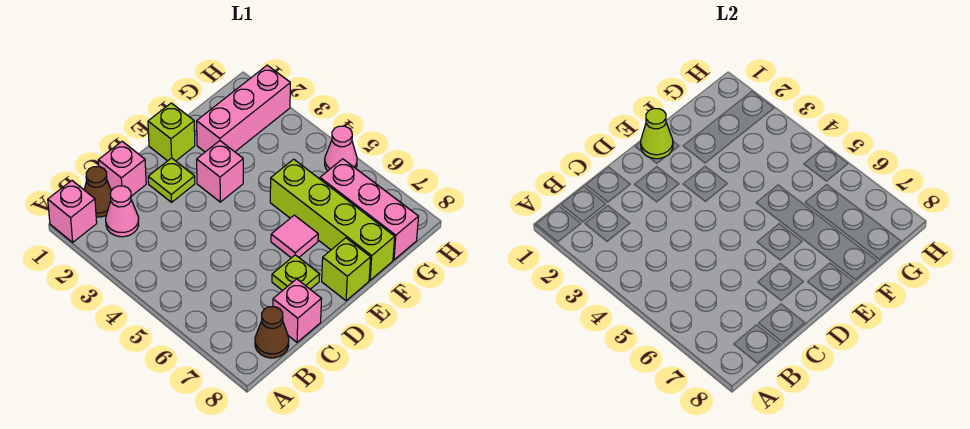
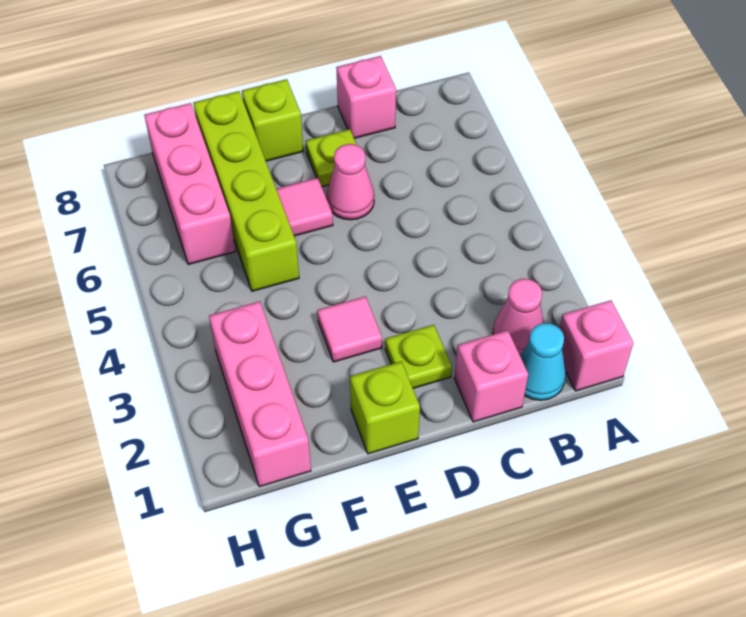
brown cone B1 level 1 -> cyan cone B1 level 1
brown cone B8 level 1 -> none
lime cone E1 level 2 -> none
pink brick E3 level 1 -> pink tile E3 level 1
pink brick F2:H2 level 1 -> pink brick G1:G3 level 1
pink cone H5 level 1 -> pink cone D6 level 1

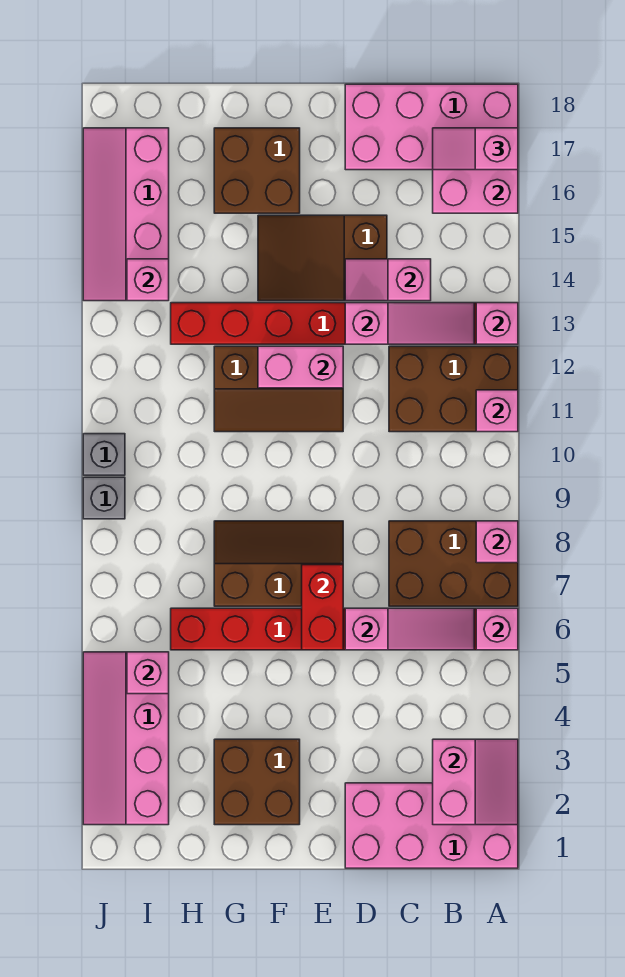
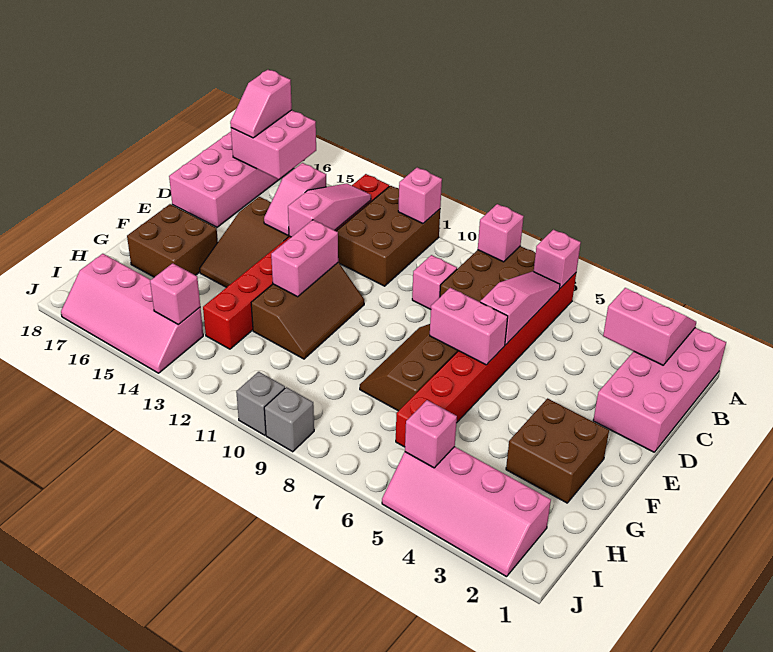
pink brick A13 level 2 -> pink brick C9 level 1
red brick E6:E7 level 2 -> pink brick E6:E7 level 2

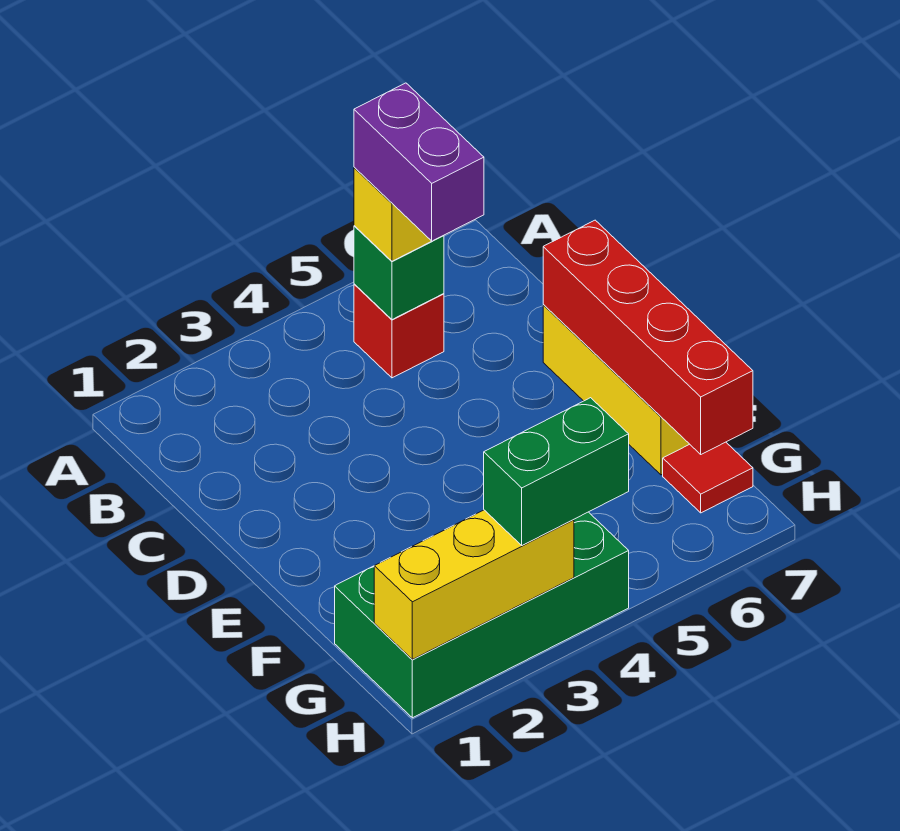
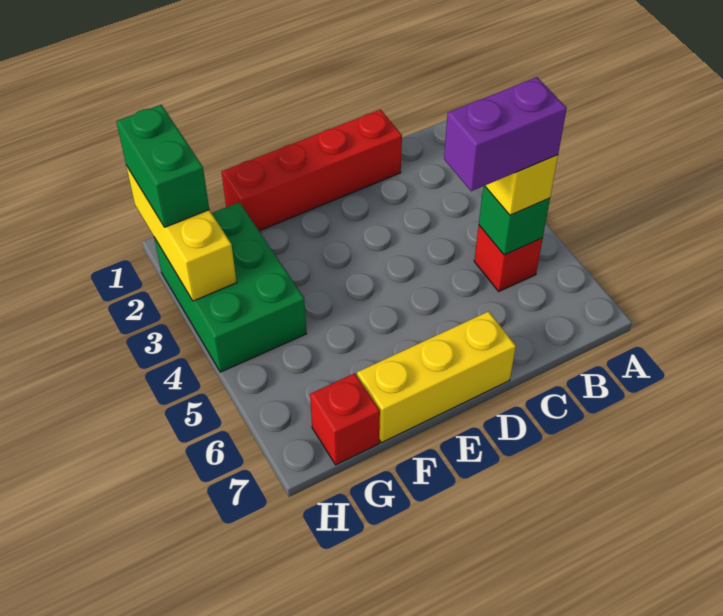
red brick D7:G7 level 2 -> red brick C1:F1 level 1
green brick G1:H4 level 1 -> green brick G2:H4 level 1
red tile G7 level 1 -> red brick G7 level 1
green brick H3:H4 level 3 -> green brick H1:H2 level 3

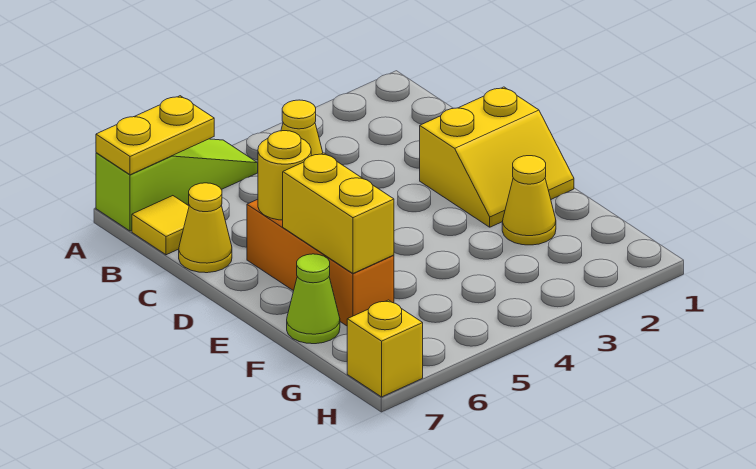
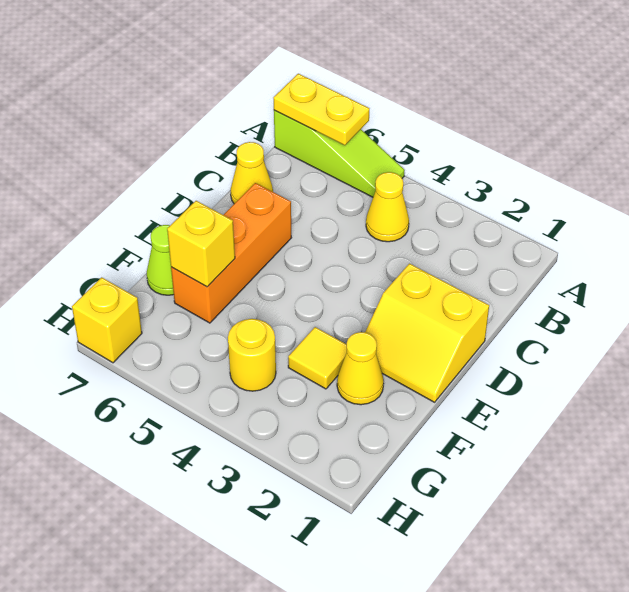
yellow tile B7 level 1 -> yellow tile F3 level 1
yellow round brick D6 level 2 -> yellow round brick G4 level 1
yellow brick E6:F6 level 2 -> yellow brick F6 level 2

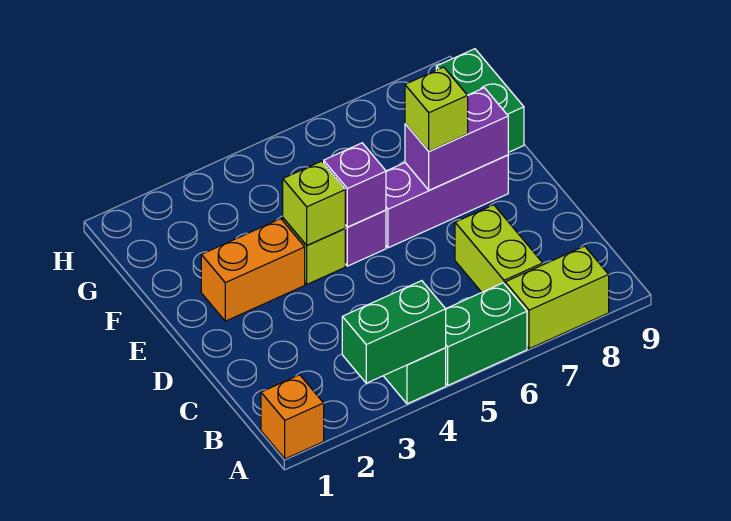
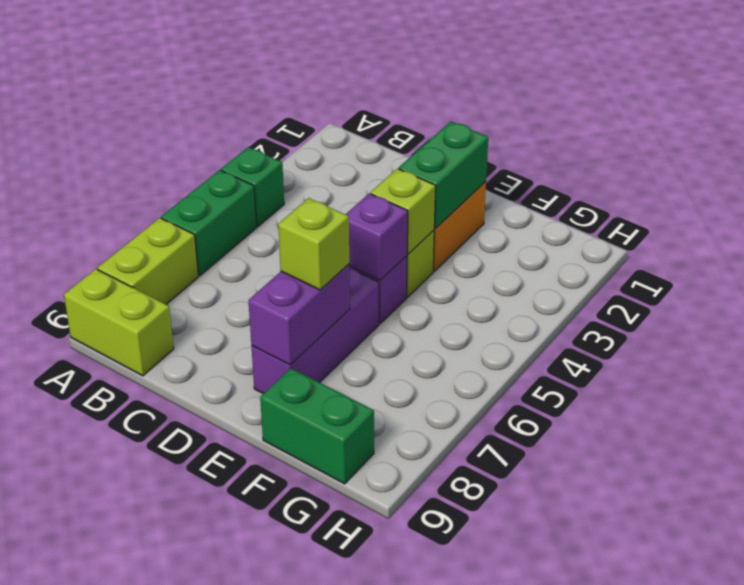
orange brick A1 level 1 -> none
green brick A3:A4 level 2 -> green brick E2:E3 level 2
lime brick B7:C7 level 1 -> lime brick A9:B9 level 1

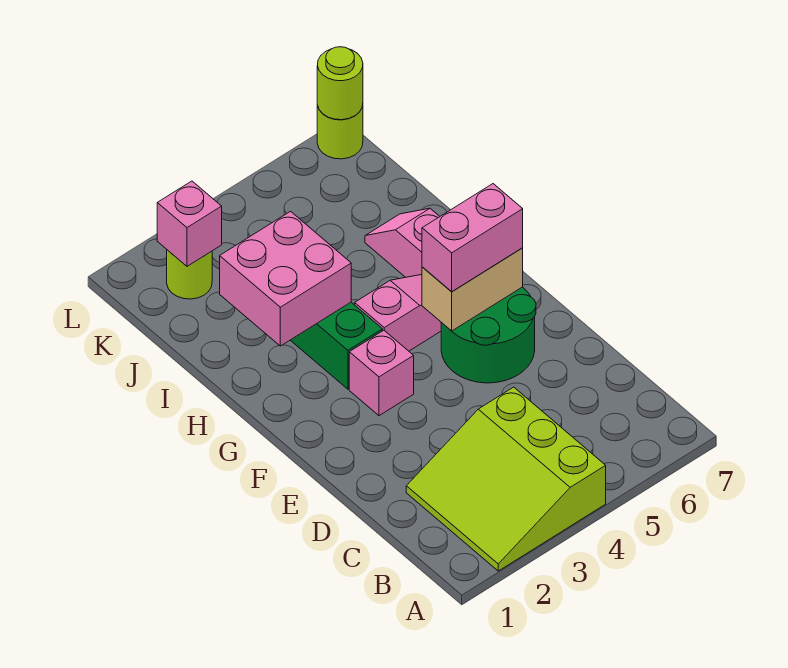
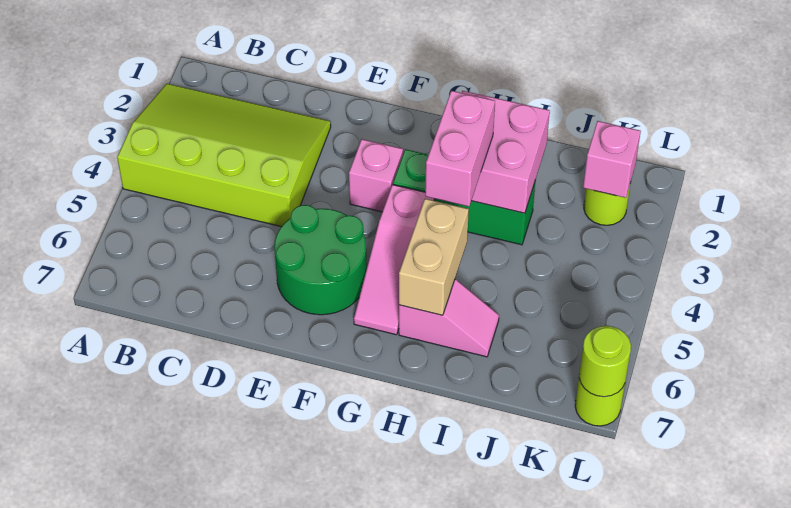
lime slope A2:C4 level 1 top 4 -> lime slope A2:D4 level 1 top 4
tan brick F5:F6 level 2 -> tan brick H5:H6 level 2
pink brick F5:F6 level 3 -> pink brick H3:H4 level 3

------------------------

_ACTION ITEM_
Copy exactly what appears from the line holding "yellow brick E6:F6" to the end of the material, keeping both end lines. Pictures are not part of the copy.

_SOLUTION TO THIS TASK_
yellow brick E6:F6 level 2 -> yellow brick F6 level 2

orange brick A1 level 1 -> none
green brick A3:A4 level 2 -> green brick E2:E3 level 2
lime brick B7:C7 level 1 -> lime brick A9:B9 level 1

lime slope A2:C4 level 1 top 4 -> lime slope A2:D4 level 1 top 4
tan brick F5:F6 level 2 -> tan brick H5:H6 level 2
pink brick F5:F6 level 3 -> pink brick H3:H4 level 3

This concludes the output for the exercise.